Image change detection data
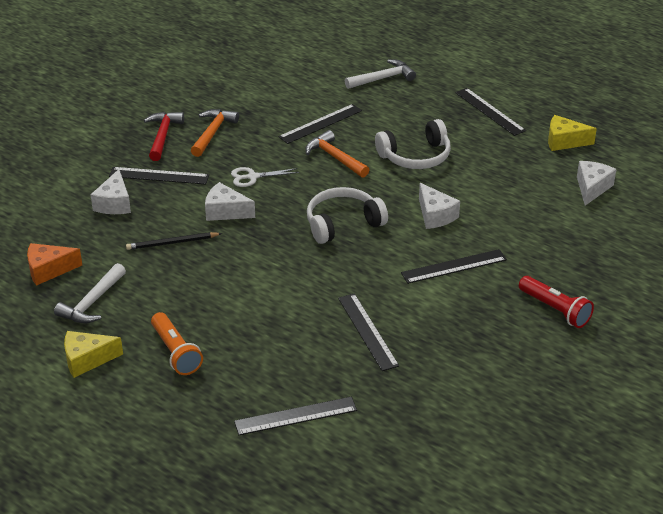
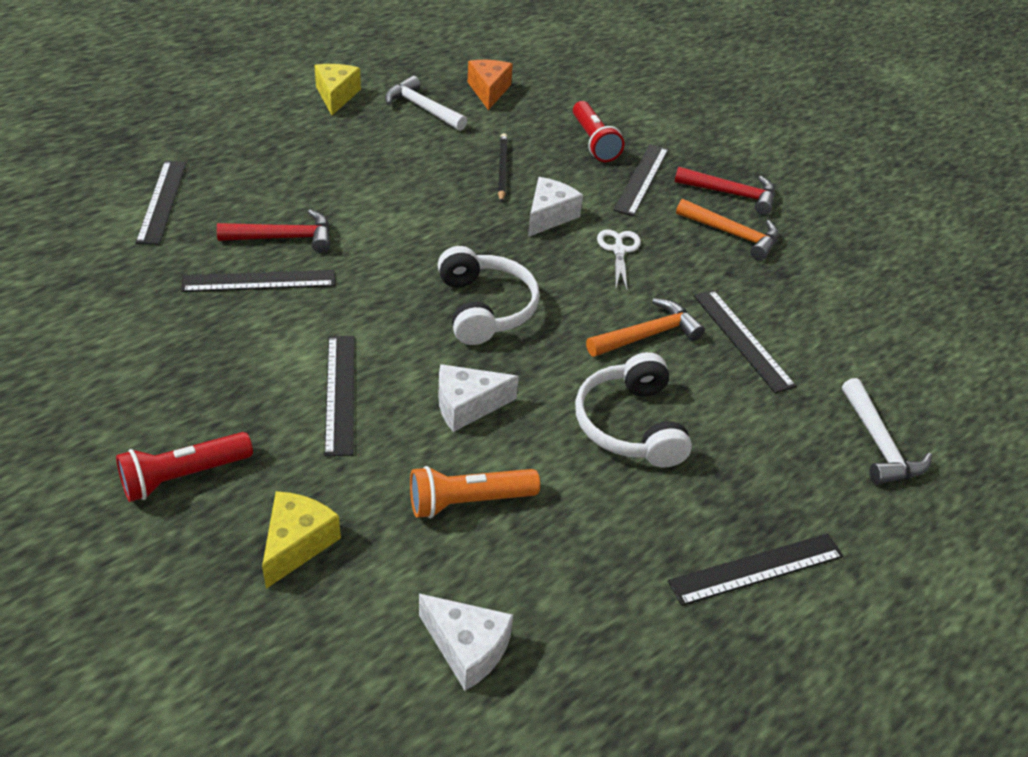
camera: 100 degrees right, 5 degrees up
white cheese [90,169,131,214] -> red flashlight [573,101,624,162]
orange flashlight [151,312,203,375] -> orange flashlight moved to [410,466,540,519]
yellow cheese [548,115,597,151] -> yellow cheese moved to [262,491,341,589]
none -> red hammer [217,210,330,253]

Assignment:
Copy each line of the records containing the string "cheese".

Task solution:
white cheese [90,169,131,214] -> red flashlight [573,101,624,162]
yellow cheese [548,115,597,151] -> yellow cheese moved to [262,491,341,589]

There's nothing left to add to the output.